**Dataset**
▼

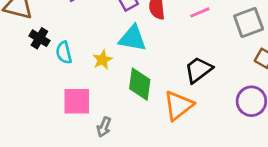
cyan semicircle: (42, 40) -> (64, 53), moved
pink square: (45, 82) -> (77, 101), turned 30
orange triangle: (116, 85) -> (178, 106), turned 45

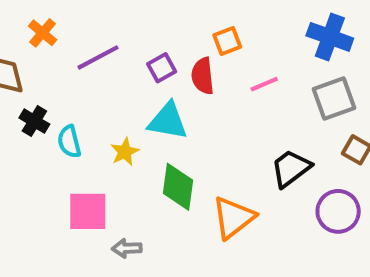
black trapezoid: (198, 70) -> (291, 168), moved
gray arrow: (104, 127) -> (127, 248), turned 66

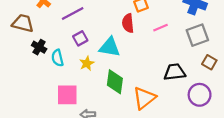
purple square: (162, 68) -> (80, 38), moved
black trapezoid: (291, 168) -> (175, 72), turned 30

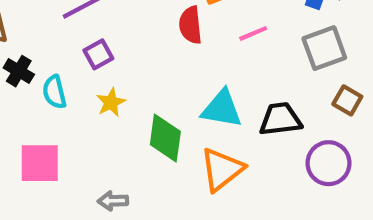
cyan triangle: (110, 47) -> (222, 109), moved
pink square: (67, 95) -> (40, 163), moved

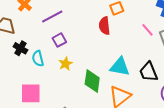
pink line: (253, 33) -> (147, 30), moved, turned 72
black trapezoid: (280, 119) -> (149, 72), turned -105

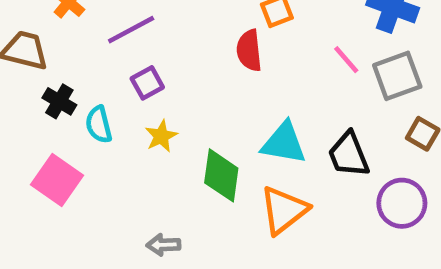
pink square: (31, 93) -> (57, 180), moved, turned 35

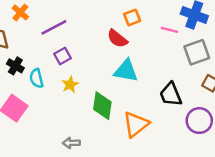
red semicircle: (249, 50) -> (117, 39), turned -45
pink line: (346, 60) -> (169, 30), moved, turned -35
cyan triangle: (284, 143) -> (126, 71), moved

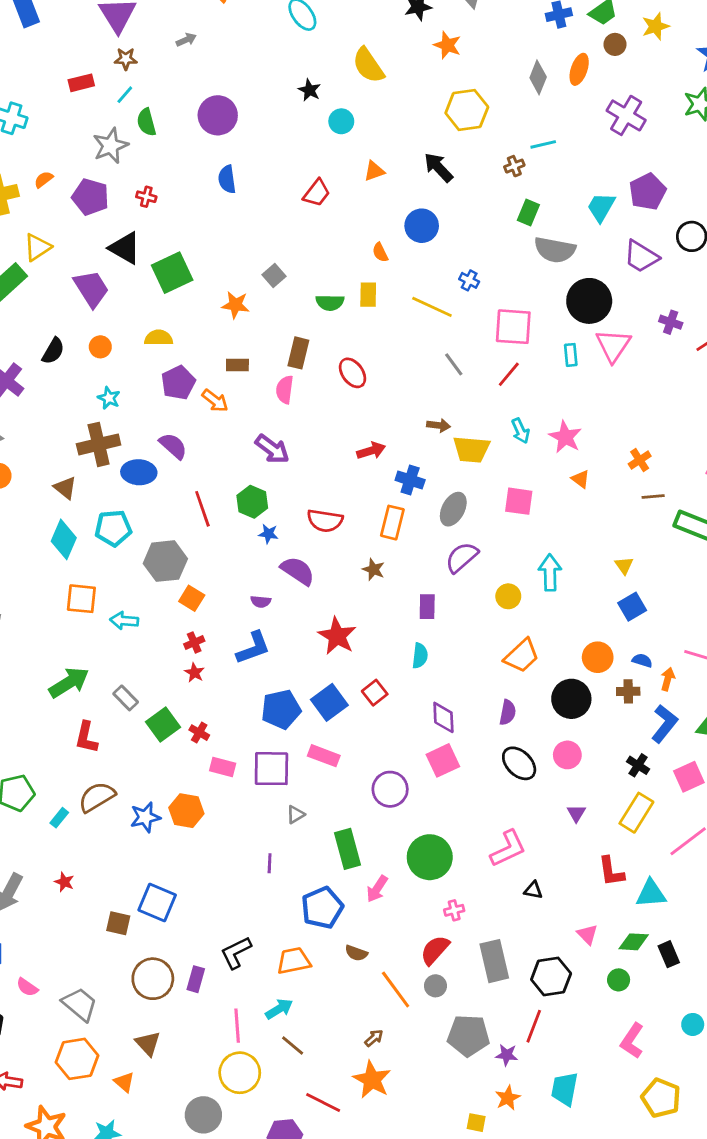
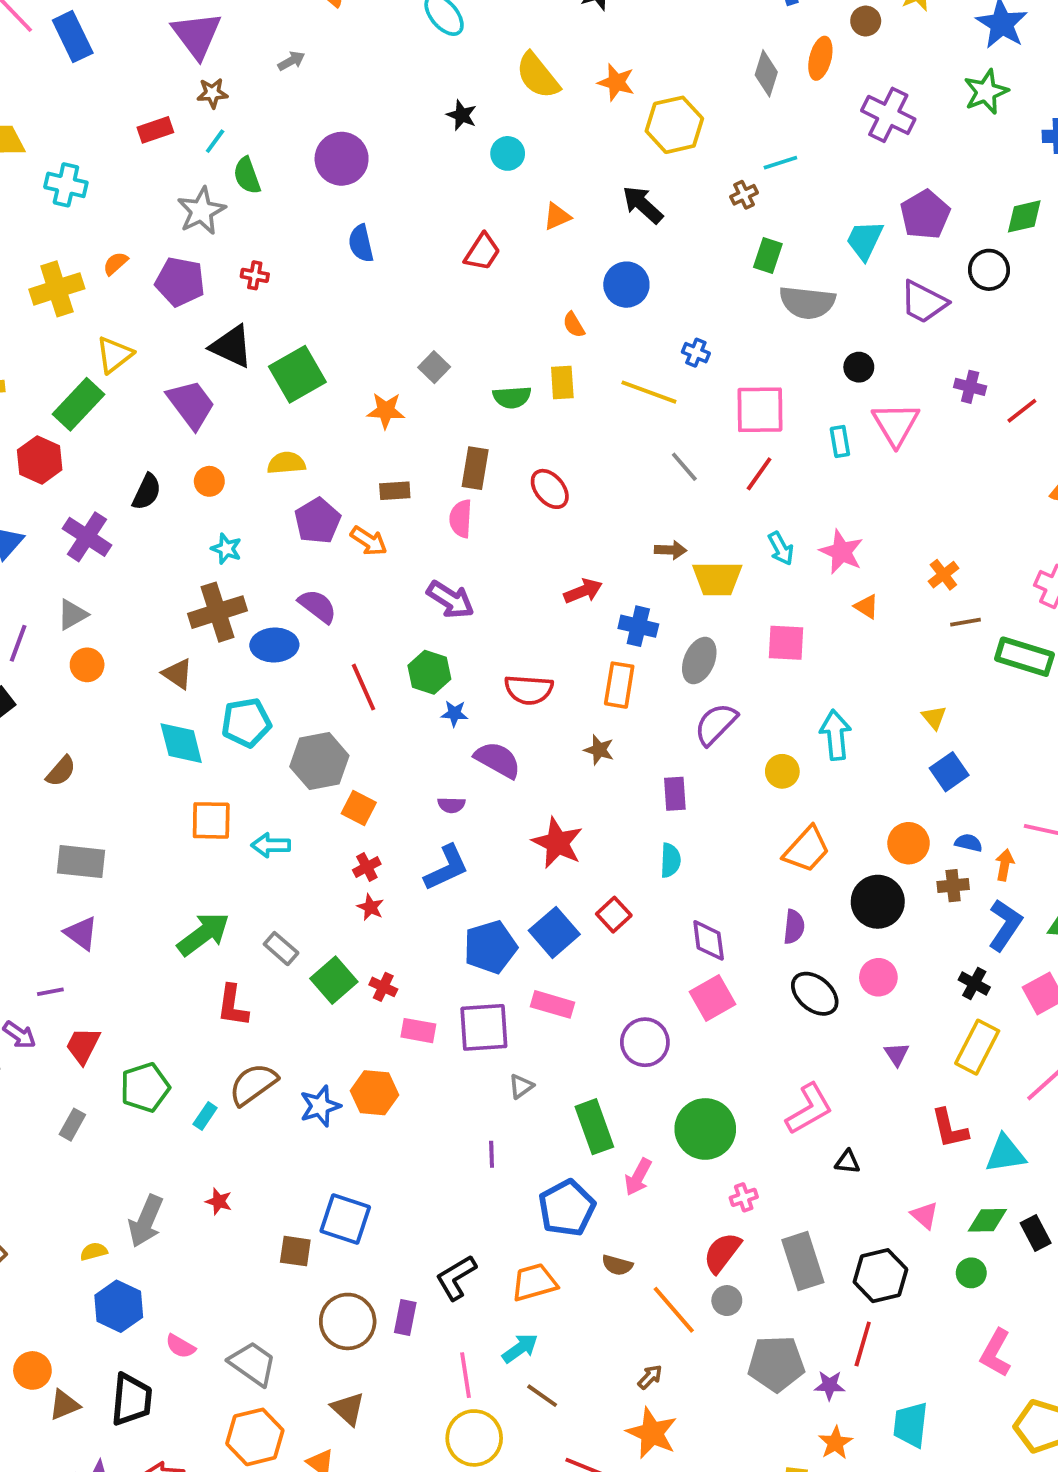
orange star: (447, 45) -> (616, 82), moved
black circle: (589, 301) -> (859, 367), size x0.5
cyan diamond: (64, 539) -> (181, 743), turned -33

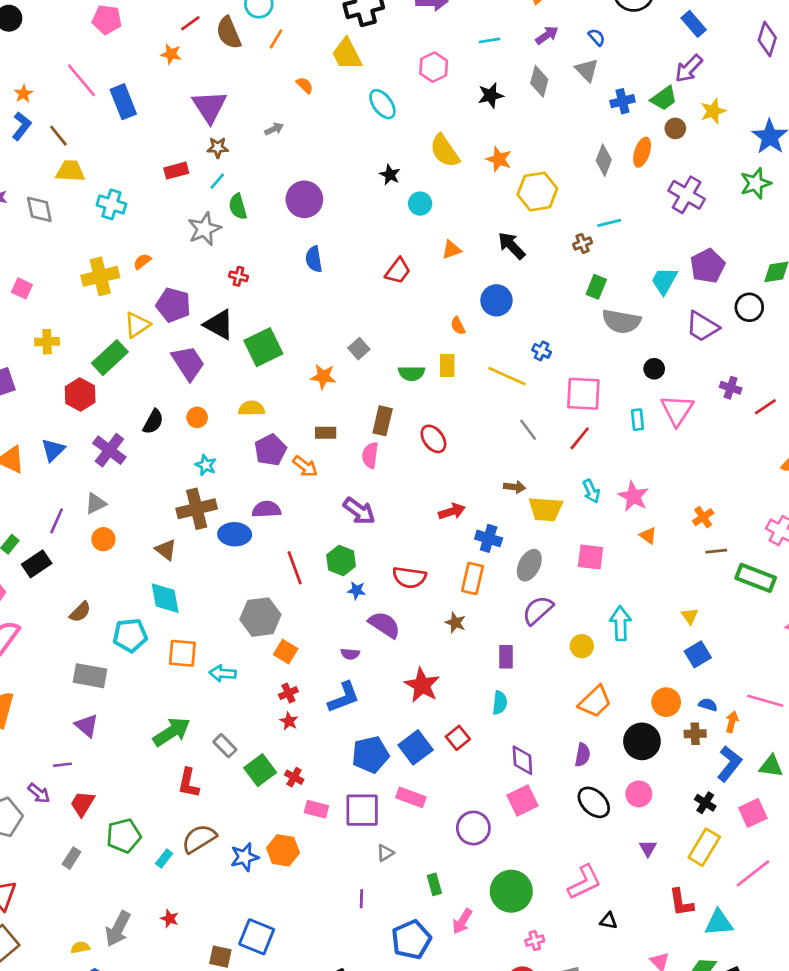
purple pentagon: (180, 282) -> (173, 305), moved
purple semicircle: (318, 606) -> (266, 509), turned -44
cyan pentagon: (246, 723) -> (130, 635), moved
green rectangle: (594, 1127) -> (434, 884), size x0.6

▲

**The problem**
Up to and including the line that holds "cyan diamond: (64, 539)", restate word for word each line of the records from their start, and only those lines, leaving out the pictures.

**Task answer**
cyan semicircle: (42, 40) -> (64, 53), moved
pink square: (45, 82) -> (77, 101), turned 30
orange triangle: (116, 85) -> (178, 106), turned 45

black trapezoid: (198, 70) -> (291, 168), moved
gray arrow: (104, 127) -> (127, 248), turned 66

purple square: (162, 68) -> (80, 38), moved
black trapezoid: (291, 168) -> (175, 72), turned 30

cyan triangle: (110, 47) -> (222, 109), moved
pink square: (67, 95) -> (40, 163), moved

pink line: (253, 33) -> (147, 30), moved, turned 72
black trapezoid: (280, 119) -> (149, 72), turned -105

pink square: (31, 93) -> (57, 180), moved, turned 35

red semicircle: (249, 50) -> (117, 39), turned -45
pink line: (346, 60) -> (169, 30), moved, turned -35
cyan triangle: (284, 143) -> (126, 71), moved

orange star: (447, 45) -> (616, 82), moved
black circle: (589, 301) -> (859, 367), size x0.5
cyan diamond: (64, 539) -> (181, 743), turned -33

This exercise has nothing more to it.